[Stored records]
━━━━━━━━

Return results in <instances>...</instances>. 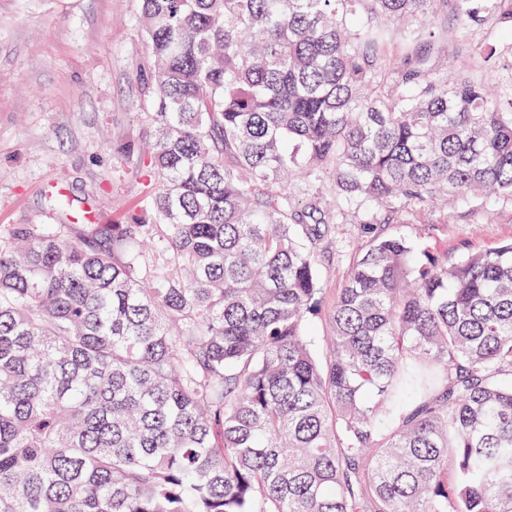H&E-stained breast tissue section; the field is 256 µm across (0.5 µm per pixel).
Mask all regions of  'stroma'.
Masks as SVG:
<instances>
[{"label":"stroma","instance_id":"1","mask_svg":"<svg viewBox=\"0 0 512 512\" xmlns=\"http://www.w3.org/2000/svg\"><path fill=\"white\" fill-rule=\"evenodd\" d=\"M136 0H0V235L15 224H56L52 193L76 221L137 213L143 180L129 141L152 138L136 78L142 45ZM390 235L457 257L512 239V205L465 199L417 217H390ZM361 241L352 224L320 248L329 309Z\"/></svg>","mask_w":512,"mask_h":512}]
</instances>
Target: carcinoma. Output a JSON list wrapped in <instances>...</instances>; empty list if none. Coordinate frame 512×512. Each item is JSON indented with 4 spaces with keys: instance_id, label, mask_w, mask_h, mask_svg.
<instances>
[{
    "instance_id": "cac0c4a2",
    "label": "carcinoma",
    "mask_w": 512,
    "mask_h": 512,
    "mask_svg": "<svg viewBox=\"0 0 512 512\" xmlns=\"http://www.w3.org/2000/svg\"><path fill=\"white\" fill-rule=\"evenodd\" d=\"M512 0H138L143 218L0 238V512H512V241L377 228L512 204ZM366 244L309 333L320 244ZM470 39L473 42L483 44L484 42L491 41L496 42L503 49V53L510 51V47L512 49V30L511 27L506 26H497V27H487L481 30L472 31L469 35ZM509 59L510 57L505 55L504 58L496 59L484 65V74L502 91L511 79L510 69L506 66ZM389 218V220H387ZM382 228L389 235L413 240L419 249L447 253L448 258L482 251L512 239V205L496 206L478 199L459 200L448 211L434 208L420 218H397L384 212Z\"/></svg>"
}]
</instances>
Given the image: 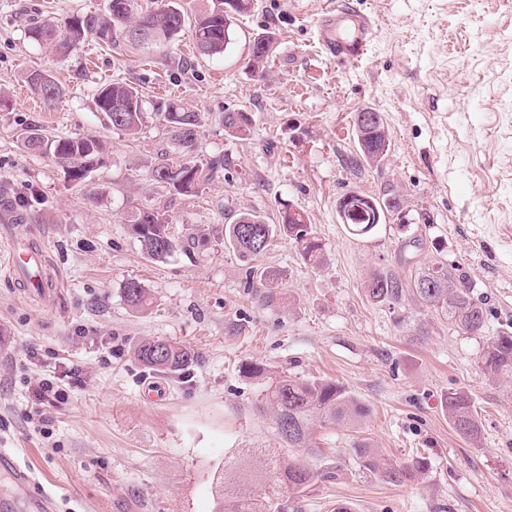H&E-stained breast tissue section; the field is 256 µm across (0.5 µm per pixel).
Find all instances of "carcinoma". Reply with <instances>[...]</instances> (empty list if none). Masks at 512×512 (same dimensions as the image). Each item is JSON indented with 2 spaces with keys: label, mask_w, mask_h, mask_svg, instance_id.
Here are the masks:
<instances>
[{
  "label": "carcinoma",
  "mask_w": 512,
  "mask_h": 512,
  "mask_svg": "<svg viewBox=\"0 0 512 512\" xmlns=\"http://www.w3.org/2000/svg\"><path fill=\"white\" fill-rule=\"evenodd\" d=\"M152 6L142 7L139 0H107L103 14L87 13L62 19L32 21L26 35L33 42L49 48L57 55H67L77 46L93 41L108 49H118L132 40L123 35L122 24L149 30L157 34L158 47L173 42L186 24V14L180 0H150ZM251 7L249 0H212V6L200 11L193 21L192 38L196 51L207 57L224 53L231 43L235 21ZM274 40L269 36L254 38L251 60L261 62L272 52ZM31 90L48 107L55 106L65 95V88L47 71L34 70L26 76ZM97 111L104 124L129 136L138 134L148 113L139 90L123 82L102 84L95 94ZM166 129L173 151L181 161L156 164L151 177L169 193L192 195L224 171V159L205 162L197 160L200 113L186 107L179 99H169L161 111L154 113ZM252 116L247 112L224 113V134L244 139L251 133ZM354 130L358 155L351 164L381 161L389 149L388 128L382 113L373 109L355 116ZM25 147L51 153L68 179L78 184L85 181L103 150L100 140L93 137L71 136L48 138L42 129L31 127L23 137ZM401 199L390 193L373 196L357 191L346 192L337 203L340 223L353 236H369L387 223V216L402 213ZM131 231L140 243L143 254L151 260H161L177 249L195 248L206 241L198 232L188 238V245H179L170 231L166 213L158 208H138L127 219ZM277 235L288 237L302 262L318 269L326 263L324 244L315 235L305 216L288 207L281 211V222L269 224L252 213H239L225 225L224 245L249 261L259 258ZM279 273L269 267H253L249 287L258 289L262 301L276 299ZM365 296L375 304L396 306L411 297L421 307L448 317L453 327L473 336L486 332L488 313L483 304L474 300L470 288L456 268L437 260L410 276L390 271H375L364 282ZM127 304L143 309L151 304L147 289L141 282L130 280L123 286ZM135 358L144 371L153 376H176L186 373L197 362L191 348L163 340H145L135 350ZM479 366L492 380L512 379V333L500 331L489 338ZM249 378L265 381L260 407L275 415L277 433L290 448L312 449V432L316 426H343L360 429L367 409L359 404L343 386L320 379H305L290 373L270 375V370L258 363L241 365ZM448 420L461 436L478 442L482 423L469 395L452 390L445 399ZM359 471L380 477L392 485H402L421 478L427 468L425 459L415 457L397 462L385 457L379 449L361 439L354 443ZM337 478L332 471H315L296 459L273 455L263 467H249L241 462L224 463V472L216 479L219 487L217 512H273L281 496L302 495L314 489L320 481ZM257 484L263 495L251 496L234 492L239 486Z\"/></svg>",
  "instance_id": "cac0c4a2"
}]
</instances>
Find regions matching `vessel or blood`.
I'll return each mask as SVG.
<instances>
[{
    "instance_id": "b4317fda",
    "label": "vessel or blood",
    "mask_w": 512,
    "mask_h": 512,
    "mask_svg": "<svg viewBox=\"0 0 512 512\" xmlns=\"http://www.w3.org/2000/svg\"><path fill=\"white\" fill-rule=\"evenodd\" d=\"M376 26V19L350 0H333L319 18L317 39L328 57L354 65L366 56ZM0 469L11 471L17 484L29 492L36 512H57L55 495L37 481L29 467L20 464L13 449L0 448Z\"/></svg>"
}]
</instances>
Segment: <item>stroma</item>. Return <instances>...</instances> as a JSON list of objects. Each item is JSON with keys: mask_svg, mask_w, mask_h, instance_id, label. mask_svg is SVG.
Returning <instances> with one entry per match:
<instances>
[{"mask_svg": "<svg viewBox=\"0 0 512 512\" xmlns=\"http://www.w3.org/2000/svg\"><path fill=\"white\" fill-rule=\"evenodd\" d=\"M378 21L367 56L350 66L324 55L316 25L327 0H252L224 54L200 56L190 31L166 49L113 52L86 43L58 58L30 41L28 19L102 10L106 0H0V252L31 244L46 253L59 287L39 294L0 268V448H16L59 512H214V476L225 461L261 465L280 448L264 383L242 363L338 382L369 413L359 431L317 429L312 469L340 478L283 500L279 512H512V382L479 367L487 336L512 328V0H357ZM275 50L251 61L255 34ZM46 69L66 94L46 107L25 77ZM139 88L146 111L168 98L200 113V158L224 171L198 195H172L152 181L161 156L179 162L163 126L148 119L136 139L106 127L93 95L104 82ZM382 112L390 149L351 168L353 121ZM247 112L249 139L224 134V115ZM49 137L94 136L106 150L77 187L51 154L22 144L27 127ZM349 190L399 195L410 218L424 213L416 258L462 269L489 309L486 336L405 301L393 311L369 301L376 270L402 271L394 225L350 235L337 215ZM304 212L328 261L311 269L287 237L260 257L281 269L276 299L256 302L248 265L224 245L229 215L280 220ZM168 214L172 235L204 230L206 247L148 259L124 219L131 209ZM136 280L151 305L137 311L122 288ZM148 339L190 346L189 381L147 375L134 357ZM65 398L37 429L42 379ZM467 392L482 421L473 443L444 407ZM389 458L425 457L417 481L395 486L360 473L353 443Z\"/></svg>", "mask_w": 512, "mask_h": 512, "instance_id": "35a3bbf8", "label": "stroma"}]
</instances>
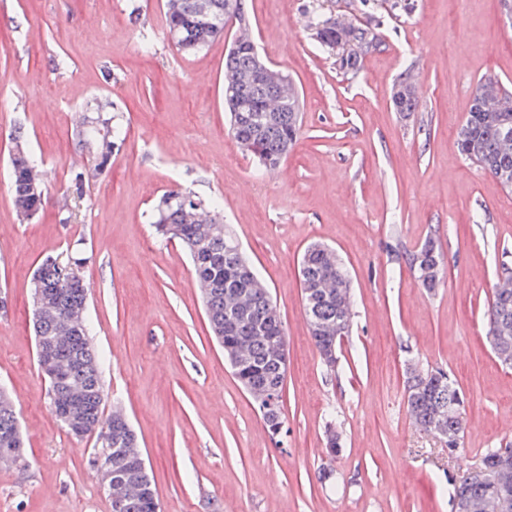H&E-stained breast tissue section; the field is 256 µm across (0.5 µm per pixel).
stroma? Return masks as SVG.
Instances as JSON below:
<instances>
[{
	"label": "stroma",
	"mask_w": 512,
	"mask_h": 512,
	"mask_svg": "<svg viewBox=\"0 0 512 512\" xmlns=\"http://www.w3.org/2000/svg\"><path fill=\"white\" fill-rule=\"evenodd\" d=\"M311 4L244 0L260 54L303 104L299 143L267 173L228 132L227 39L181 54L165 35L163 0H0V387L28 453L26 468L0 466V512H111L88 466L95 438L67 434L37 365L29 281L66 252L86 260L105 403L126 410L159 512H452L453 483L512 442V369L487 338L493 284L512 268V191L456 145L478 82L492 75L512 89V22L500 0H416L402 16L333 0L336 15L377 24L382 37L346 76L311 38ZM410 65L425 93L405 117L390 92ZM95 97L113 102L126 140L67 219L55 201L74 158H90L76 129ZM31 100L41 108L29 110ZM18 144L40 161L51 199L29 221L9 192ZM174 184L222 200L280 312L279 440L210 333L189 256L153 234L151 208ZM430 237L446 261L431 292L407 261ZM315 241L335 249L352 287V331L331 372L309 335L298 274ZM413 363L447 371L465 396L456 453L409 415Z\"/></svg>",
	"instance_id": "1"
}]
</instances>
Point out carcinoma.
I'll return each mask as SVG.
<instances>
[{
	"label": "carcinoma",
	"mask_w": 512,
	"mask_h": 512,
	"mask_svg": "<svg viewBox=\"0 0 512 512\" xmlns=\"http://www.w3.org/2000/svg\"><path fill=\"white\" fill-rule=\"evenodd\" d=\"M331 0H317L308 27L315 41L335 59L340 72L355 73L365 55L380 43L374 28L336 16ZM164 26L175 47L188 55L196 54L224 32L232 33L224 58V106L230 120L229 132L243 151L266 172L275 170L301 135V100L293 84L288 98L281 99L278 86L263 75V60L250 48L254 34L242 0H164ZM412 74L407 72L395 83L391 102L398 112L416 110ZM78 143L93 154V171L107 168L113 153L123 143L121 129L112 125L99 131L87 122L77 131ZM461 154L491 175L504 188L512 189V90L497 78L488 76L476 88L464 124L458 135ZM85 175L75 174L71 189L57 201L60 210H69L71 193H81ZM9 189L13 206L24 219L44 208V172L37 160L22 146H16L9 162ZM156 234L164 240H177L187 251L193 278L205 306L214 337L224 341L229 352L246 348L247 359L233 374L244 390L262 406L260 396L270 387L282 394L286 372L272 359L273 346L285 336L281 315L265 284L245 253L237 252L239 242L224 224L221 205L207 203L189 191L175 186L166 191L153 210ZM83 260L69 256L49 257L35 270L31 295L48 300L35 320L37 347L66 337L69 352V380L49 385L50 404L77 397L81 410L73 424L61 422L66 431L81 438L94 434L99 444L112 438L138 447L137 437L124 411H112V430L102 419L103 387L100 362L89 345L87 318L72 322L71 311H87V294L80 275ZM419 283L429 291L444 278V259L437 241L430 237L409 257ZM303 285V305L311 338L322 352L329 342L337 343L349 334L352 322L337 328L339 316L353 318L351 283L337 256L322 243L310 244L299 269ZM489 340L495 356L504 366L512 365V275L499 278L488 307ZM436 371L408 368V411L422 430L446 441L463 437L465 420L455 403L458 387L450 378H434ZM23 444L16 408L6 393H0V447ZM112 473L136 484L142 478L148 488L135 490L124 501L120 512H155L157 492L143 456L112 455ZM452 502L469 512H512V477L491 484L468 482L454 486Z\"/></svg>",
	"instance_id": "carcinoma-1"
}]
</instances>
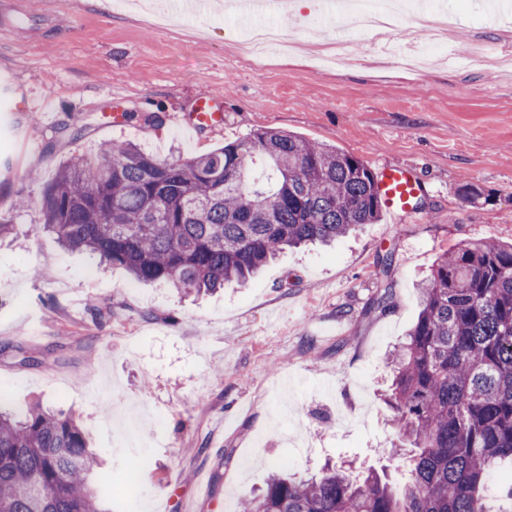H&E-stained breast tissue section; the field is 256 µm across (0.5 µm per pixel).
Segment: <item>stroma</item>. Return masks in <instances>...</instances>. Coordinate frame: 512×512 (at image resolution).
Returning <instances> with one entry per match:
<instances>
[{"label": "stroma", "instance_id": "stroma-1", "mask_svg": "<svg viewBox=\"0 0 512 512\" xmlns=\"http://www.w3.org/2000/svg\"><path fill=\"white\" fill-rule=\"evenodd\" d=\"M451 44L485 65L405 69L370 35L354 59L322 69L312 10L283 22L302 41L254 67L214 13L159 20L141 0H0V73L37 92L57 115L11 113L0 134V391L13 407L40 403L73 415L104 460L113 500L137 458L147 471L138 512H238L283 460L307 478L326 461L388 466L395 425L383 403L387 360L416 320L417 288L462 241L512 242V15L450 0ZM208 94L224 126H183ZM123 109L128 124L107 125ZM336 146L371 170L412 169L422 217L382 214L332 246L288 250L244 287L199 298L135 282L119 266L65 250L35 232L43 188L72 156L126 141L162 159L190 157L260 129ZM480 186L483 202L459 193ZM112 306L99 317L97 303ZM297 404L285 409L282 377ZM138 417L128 432L126 415Z\"/></svg>", "mask_w": 512, "mask_h": 512}]
</instances>
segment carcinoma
I'll return each instance as SVG.
<instances>
[{"mask_svg":"<svg viewBox=\"0 0 512 512\" xmlns=\"http://www.w3.org/2000/svg\"><path fill=\"white\" fill-rule=\"evenodd\" d=\"M259 155L273 183L255 182ZM38 232L188 296L243 287L285 248L375 224L373 171L339 149L260 130L207 154L160 160L129 143L74 157L48 183ZM421 310L392 351L387 405L410 468L398 490L353 464L295 480L274 473L243 512H488L512 461V244L461 243L420 286ZM98 456L71 416L0 411V512H116L93 483ZM510 470L509 464L501 465L487 482L485 495L491 512H512V497L509 496L505 483Z\"/></svg>","mask_w":512,"mask_h":512,"instance_id":"obj_1","label":"carcinoma"}]
</instances>
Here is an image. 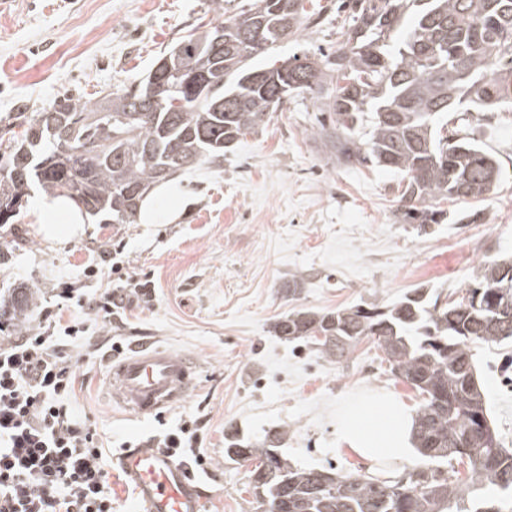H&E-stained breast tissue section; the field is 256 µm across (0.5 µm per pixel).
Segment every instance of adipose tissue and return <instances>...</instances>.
Returning <instances> with one entry per match:
<instances>
[{"label":"adipose tissue","instance_id":"obj_1","mask_svg":"<svg viewBox=\"0 0 512 512\" xmlns=\"http://www.w3.org/2000/svg\"><path fill=\"white\" fill-rule=\"evenodd\" d=\"M35 223L49 237H72L83 230L78 208L64 198L43 196L35 200ZM415 415L388 394L359 399L345 408L336 424L338 449L375 461L410 459L415 452Z\"/></svg>","mask_w":512,"mask_h":512}]
</instances>
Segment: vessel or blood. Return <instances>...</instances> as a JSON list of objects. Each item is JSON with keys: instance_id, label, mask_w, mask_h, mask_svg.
<instances>
[{"instance_id": "b4317fda", "label": "vessel or blood", "mask_w": 512, "mask_h": 512, "mask_svg": "<svg viewBox=\"0 0 512 512\" xmlns=\"http://www.w3.org/2000/svg\"><path fill=\"white\" fill-rule=\"evenodd\" d=\"M193 356L146 345L115 357L109 387L113 403L138 418L180 405L194 382ZM140 493L138 512H202L204 493L182 466L155 448H133L119 458Z\"/></svg>"}]
</instances>
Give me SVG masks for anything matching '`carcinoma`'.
Returning a JSON list of instances; mask_svg holds the SVG:
<instances>
[{"mask_svg":"<svg viewBox=\"0 0 512 512\" xmlns=\"http://www.w3.org/2000/svg\"><path fill=\"white\" fill-rule=\"evenodd\" d=\"M314 15L304 0H253L249 11L187 35L166 53L173 72L161 74L183 88L186 112L147 101L151 69L139 83L94 101L64 97L24 118L21 131L0 136V170L10 173L0 179V224L13 223L38 188L72 201L94 224H131L152 188L221 162L281 99L305 93L329 118L310 136L338 165L403 175L398 221L438 224L447 215L441 203L482 200L496 190L498 160L448 134L440 118L512 109V0H355L336 50L252 67ZM90 139L100 152L80 162L76 152ZM491 290L512 304V257L481 263L469 297L443 306L428 305L417 288L386 312L301 308L272 323L279 339L302 340L338 360L373 339L392 372L421 396V464L383 480L305 471L277 452L280 431L259 444L231 438L227 456L247 450L256 461V510L512 512V451L482 432L486 406L474 386L471 344L512 341V319L493 307ZM441 462L449 471L434 467Z\"/></svg>","mask_w":512,"mask_h":512,"instance_id":"carcinoma-1","label":"carcinoma"}]
</instances>
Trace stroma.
<instances>
[{"instance_id":"stroma-1","label":"stroma","mask_w":512,"mask_h":512,"mask_svg":"<svg viewBox=\"0 0 512 512\" xmlns=\"http://www.w3.org/2000/svg\"><path fill=\"white\" fill-rule=\"evenodd\" d=\"M340 2L319 0V18L279 43L277 54L333 51L338 27L350 21ZM221 17L209 0H9L0 10V128L63 95L92 99L140 80L192 30ZM319 117L310 95L288 97L221 164L166 183L155 223L89 224L84 234L52 241L26 207L0 226V294L31 301L8 335L36 327L63 286L81 294L113 287L111 256L125 276L148 285L150 302L128 304L108 327L80 309L64 312L92 339L73 400L116 456L126 443L200 420L196 446L209 467L192 481L208 493L204 512H255L248 464L224 454L231 432L255 443L268 429L285 430L280 452L298 469L376 476L407 468L336 448L338 412L367 392L384 390L419 408L415 390L391 373L375 343L362 342L338 364L273 336L276 319L302 307L385 311L416 288L444 304L465 295L482 261L512 253V111L452 113L503 175L485 200L450 202L447 220L423 230L394 217L399 173L329 159L310 136ZM92 263L94 277L86 273ZM295 275L304 285L285 298ZM110 337L126 348L150 343L196 356L183 403L150 420L113 407L103 350ZM472 352L489 422L512 449V342L476 343Z\"/></svg>"}]
</instances>
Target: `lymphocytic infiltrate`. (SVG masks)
<instances>
[{
	"instance_id": "obj_1",
	"label": "lymphocytic infiltrate",
	"mask_w": 512,
	"mask_h": 512,
	"mask_svg": "<svg viewBox=\"0 0 512 512\" xmlns=\"http://www.w3.org/2000/svg\"><path fill=\"white\" fill-rule=\"evenodd\" d=\"M145 293L134 279L90 296L61 289L55 307L41 311L40 328L22 336L7 335L12 312L0 302V512H112L111 458L72 402V348L85 327L63 324L62 313L75 305L108 323ZM199 429L188 419L147 445L186 472L204 469L208 460L193 447Z\"/></svg>"
}]
</instances>
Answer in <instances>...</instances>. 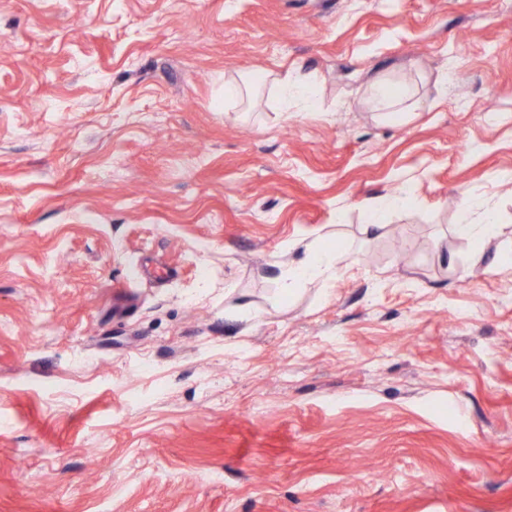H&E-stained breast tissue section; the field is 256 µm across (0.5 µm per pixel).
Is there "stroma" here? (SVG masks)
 Returning <instances> with one entry per match:
<instances>
[{
	"label": "stroma",
	"mask_w": 512,
	"mask_h": 512,
	"mask_svg": "<svg viewBox=\"0 0 512 512\" xmlns=\"http://www.w3.org/2000/svg\"><path fill=\"white\" fill-rule=\"evenodd\" d=\"M506 256L512 0H0V512H512ZM279 86L287 104H293L304 112H313L314 105L306 81L289 73L279 80ZM371 94L374 102L387 112H412L418 108L417 103L410 102L411 97L406 89L399 93H393L387 89L384 82L375 84ZM463 213L462 224H456L454 228V232L459 237L481 240L483 237L494 236L497 233L498 225L495 224L494 212L485 202L466 200ZM347 258L348 252L342 246L311 250L310 258L306 262L288 268L283 278V293L290 294L292 287L298 282L331 279L336 273L337 264Z\"/></svg>",
	"instance_id": "stroma-1"
}]
</instances>
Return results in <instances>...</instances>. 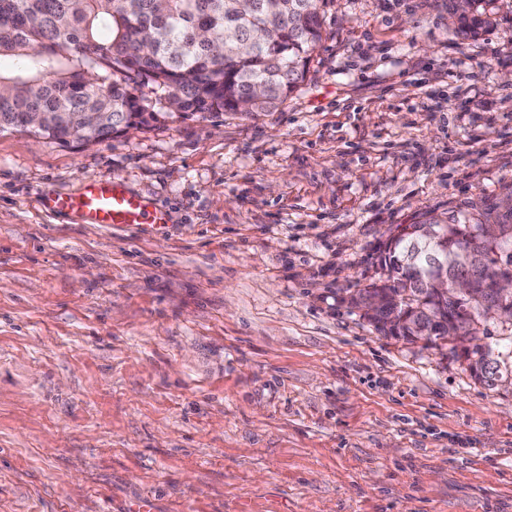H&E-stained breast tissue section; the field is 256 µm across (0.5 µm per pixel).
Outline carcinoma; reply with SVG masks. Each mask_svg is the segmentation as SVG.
Here are the masks:
<instances>
[{"instance_id": "obj_1", "label": "carcinoma", "mask_w": 512, "mask_h": 512, "mask_svg": "<svg viewBox=\"0 0 512 512\" xmlns=\"http://www.w3.org/2000/svg\"><path fill=\"white\" fill-rule=\"evenodd\" d=\"M481 0H448L455 32L475 38L491 19ZM327 0H0V133L20 132L73 149L102 143L123 128L151 129L174 119L269 112L305 81L311 54L322 40ZM420 227L386 247L373 248L376 271L350 295H371L381 307L364 318L391 336L451 344L453 355L475 362L473 376L496 379L502 360L479 343L491 320L467 297L450 302L435 286L434 252H477L476 265L454 275L485 294L500 266H512V208L490 203L475 217L446 225L405 261ZM471 311L461 331L456 316ZM435 323L419 338L401 325Z\"/></svg>"}]
</instances>
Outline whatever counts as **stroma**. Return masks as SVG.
Masks as SVG:
<instances>
[{
	"label": "stroma",
	"instance_id": "stroma-1",
	"mask_svg": "<svg viewBox=\"0 0 512 512\" xmlns=\"http://www.w3.org/2000/svg\"><path fill=\"white\" fill-rule=\"evenodd\" d=\"M329 0L300 90L74 150L0 133V512H512V380L347 298L512 185V0ZM122 178L164 225L41 200ZM483 0H466L460 7L456 0H448V14L457 18L455 32L463 38H475L484 32L490 25L491 19L479 10V3Z\"/></svg>",
	"mask_w": 512,
	"mask_h": 512
}]
</instances>
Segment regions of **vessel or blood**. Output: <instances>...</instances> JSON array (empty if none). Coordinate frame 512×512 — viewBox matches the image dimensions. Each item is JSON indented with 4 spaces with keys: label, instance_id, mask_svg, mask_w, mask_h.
Here are the masks:
<instances>
[{
    "label": "vessel or blood",
    "instance_id": "b4317fda",
    "mask_svg": "<svg viewBox=\"0 0 512 512\" xmlns=\"http://www.w3.org/2000/svg\"><path fill=\"white\" fill-rule=\"evenodd\" d=\"M42 204L49 212L74 215L82 224L138 227L169 221L164 209L118 178H88L79 192L55 193L45 197Z\"/></svg>",
    "mask_w": 512,
    "mask_h": 512
}]
</instances>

━━━━━━━━

- _Task details_:
Repeat word for word the lines running from the line containing "Segment regions of" to the end of the entries above, inclusive.

- _Response to the exercise_:
Segment regions of **vessel or blood**. Output: <instances>...</instances> JSON array (empty if none). Coordinate frame 512×512 — viewBox matches the image dimensions. Each item is JSON indented with 4 spaces with keys: label, instance_id, mask_svg, mask_w, mask_h.
Here are the masks:
<instances>
[{
    "label": "vessel or blood",
    "instance_id": "b4317fda",
    "mask_svg": "<svg viewBox=\"0 0 512 512\" xmlns=\"http://www.w3.org/2000/svg\"><path fill=\"white\" fill-rule=\"evenodd\" d=\"M42 204L49 212L74 215L82 224L138 227L169 221L164 209L118 178H88L79 192L55 193L45 197Z\"/></svg>",
    "mask_w": 512,
    "mask_h": 512
}]
</instances>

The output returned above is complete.